*YOUR TASK*. Everything from the line containing "camera: 30 degrees right, 0 degrees up" through the line containing "(463, 153) = (691, 194): white" in the listing below should be copied exactly, and nothing more.

____ MATERIAL SHOWN

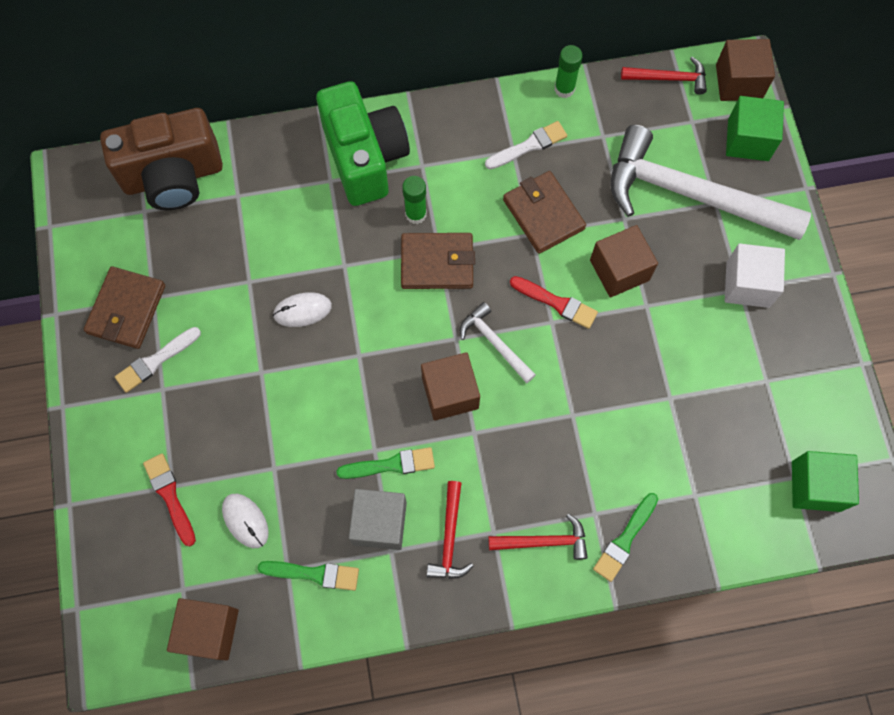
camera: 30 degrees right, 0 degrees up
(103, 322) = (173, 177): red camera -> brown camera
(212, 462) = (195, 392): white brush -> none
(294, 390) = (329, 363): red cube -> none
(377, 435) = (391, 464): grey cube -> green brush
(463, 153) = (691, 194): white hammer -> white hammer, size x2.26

________
____ MATERIAL SHOWN

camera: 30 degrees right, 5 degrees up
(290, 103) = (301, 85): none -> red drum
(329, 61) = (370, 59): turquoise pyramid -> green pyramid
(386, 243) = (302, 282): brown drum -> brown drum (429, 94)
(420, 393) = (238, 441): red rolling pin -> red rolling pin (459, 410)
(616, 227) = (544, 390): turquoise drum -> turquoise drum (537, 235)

________

*TASK RESPONSE*.
camera: 30 degrees right, 0 degrees up
(103, 322) = (173, 177): red camera -> brown camera
(212, 462) = (195, 392): white brush -> none
(294, 390) = (329, 363): red cube -> none
(377, 435) = (391, 464): grey cube -> green brush
(463, 153) = (691, 194): white hammer -> white hammer, size x2.26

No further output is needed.